EXERCISE DETAILS → Please copy the lines of the material verbatim, starting at the line containing "Question: From the image's perspective, is" and ending with the line containing "Question: Does patchwork", with both of those lines included.

Scene question records →
************

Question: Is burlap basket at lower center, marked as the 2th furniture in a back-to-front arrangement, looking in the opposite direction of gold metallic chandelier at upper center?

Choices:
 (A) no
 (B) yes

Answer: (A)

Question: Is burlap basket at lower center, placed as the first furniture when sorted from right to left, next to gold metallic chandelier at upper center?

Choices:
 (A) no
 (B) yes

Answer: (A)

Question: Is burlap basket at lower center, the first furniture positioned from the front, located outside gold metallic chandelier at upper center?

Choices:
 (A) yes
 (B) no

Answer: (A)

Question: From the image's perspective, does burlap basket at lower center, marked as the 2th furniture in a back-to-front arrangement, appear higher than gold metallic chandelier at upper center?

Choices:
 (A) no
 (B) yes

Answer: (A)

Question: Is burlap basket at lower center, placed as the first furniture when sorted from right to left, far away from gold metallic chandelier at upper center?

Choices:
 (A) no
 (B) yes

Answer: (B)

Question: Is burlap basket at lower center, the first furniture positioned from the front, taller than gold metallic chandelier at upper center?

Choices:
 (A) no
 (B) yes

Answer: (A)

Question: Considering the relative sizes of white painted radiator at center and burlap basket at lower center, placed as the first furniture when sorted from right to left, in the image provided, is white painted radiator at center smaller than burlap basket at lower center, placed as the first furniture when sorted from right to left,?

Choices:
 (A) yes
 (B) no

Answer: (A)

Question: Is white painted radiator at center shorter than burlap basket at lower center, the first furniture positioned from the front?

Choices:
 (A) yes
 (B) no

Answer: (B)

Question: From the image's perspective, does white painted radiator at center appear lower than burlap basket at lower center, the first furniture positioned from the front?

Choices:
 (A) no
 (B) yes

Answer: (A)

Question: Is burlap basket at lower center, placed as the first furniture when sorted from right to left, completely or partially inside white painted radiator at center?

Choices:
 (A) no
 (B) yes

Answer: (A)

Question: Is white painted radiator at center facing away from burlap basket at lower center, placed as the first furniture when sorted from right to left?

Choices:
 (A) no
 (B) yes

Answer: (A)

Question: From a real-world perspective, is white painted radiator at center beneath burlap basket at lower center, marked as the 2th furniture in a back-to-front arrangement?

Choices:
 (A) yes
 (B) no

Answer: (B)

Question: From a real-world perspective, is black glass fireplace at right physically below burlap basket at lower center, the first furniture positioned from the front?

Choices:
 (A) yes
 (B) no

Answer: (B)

************

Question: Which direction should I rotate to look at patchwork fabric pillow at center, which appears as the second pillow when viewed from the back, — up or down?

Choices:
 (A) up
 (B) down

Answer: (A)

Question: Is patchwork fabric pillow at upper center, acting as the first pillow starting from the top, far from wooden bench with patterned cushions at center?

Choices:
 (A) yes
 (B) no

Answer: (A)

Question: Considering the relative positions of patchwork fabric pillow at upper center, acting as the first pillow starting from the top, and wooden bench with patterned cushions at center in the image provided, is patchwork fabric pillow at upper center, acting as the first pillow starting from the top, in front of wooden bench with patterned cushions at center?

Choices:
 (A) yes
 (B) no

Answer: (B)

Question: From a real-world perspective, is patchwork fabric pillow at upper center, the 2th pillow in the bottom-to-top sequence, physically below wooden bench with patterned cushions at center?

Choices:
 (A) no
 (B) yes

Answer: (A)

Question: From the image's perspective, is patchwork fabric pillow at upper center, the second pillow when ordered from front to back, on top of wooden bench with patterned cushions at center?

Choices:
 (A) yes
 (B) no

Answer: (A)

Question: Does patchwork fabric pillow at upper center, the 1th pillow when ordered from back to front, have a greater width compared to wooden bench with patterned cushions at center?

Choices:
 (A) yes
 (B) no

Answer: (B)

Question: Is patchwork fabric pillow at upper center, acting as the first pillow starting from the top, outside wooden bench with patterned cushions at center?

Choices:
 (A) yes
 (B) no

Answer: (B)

************

SOLUTION BELOW →
Question: From the image's perspective, is patchwork fabric pillow at upper center, the second pillow when ordered from front to back, on top of wooden bench with patterned cushions at center?

Choices:
 (A) yes
 (B) no

Answer: (A)

Question: Does patchwork fabric pillow at upper center, the 1th pillow when ordered from back to front, have a greater width compared to wooden bench with patterned cushions at center?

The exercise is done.